#### RAW DATA:
+ + +
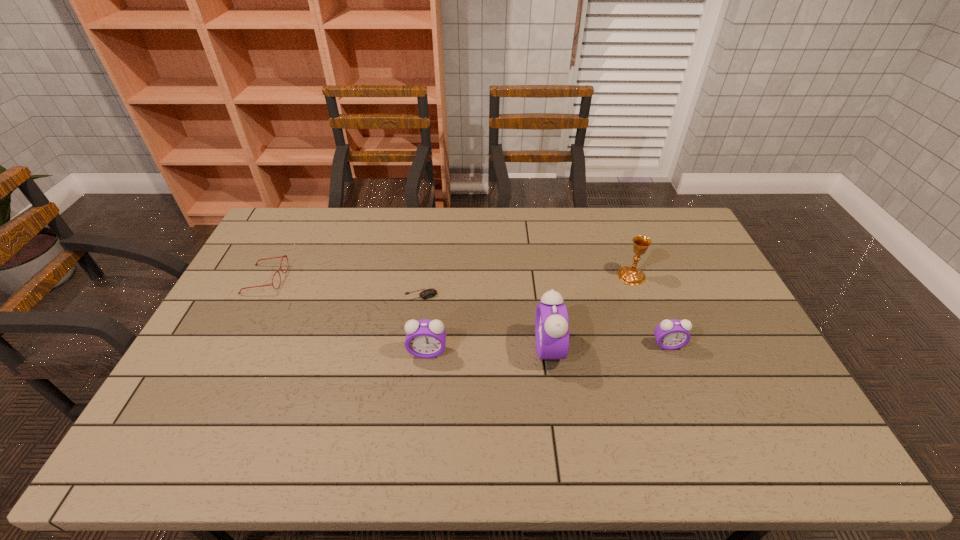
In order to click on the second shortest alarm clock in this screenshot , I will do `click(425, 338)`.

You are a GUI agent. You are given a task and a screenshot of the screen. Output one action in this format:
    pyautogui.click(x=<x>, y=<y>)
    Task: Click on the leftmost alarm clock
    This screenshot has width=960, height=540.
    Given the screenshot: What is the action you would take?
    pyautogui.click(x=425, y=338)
+ + +
#### GIVEN REQUEST:
Return every line of the listing above verbatim, leaving out the picture.

#### EXERCISE ANSWER:
In order to click on the second shortest alarm clock in this screenshot , I will do `click(425, 338)`.

You are a GUI agent. You are given a task and a screenshot of the screen. Output one action in this format:
    pyautogui.click(x=<x>, y=<y>)
    Task: Click on the leftmost alarm clock
    This screenshot has width=960, height=540.
    Given the screenshot: What is the action you would take?
    pyautogui.click(x=425, y=338)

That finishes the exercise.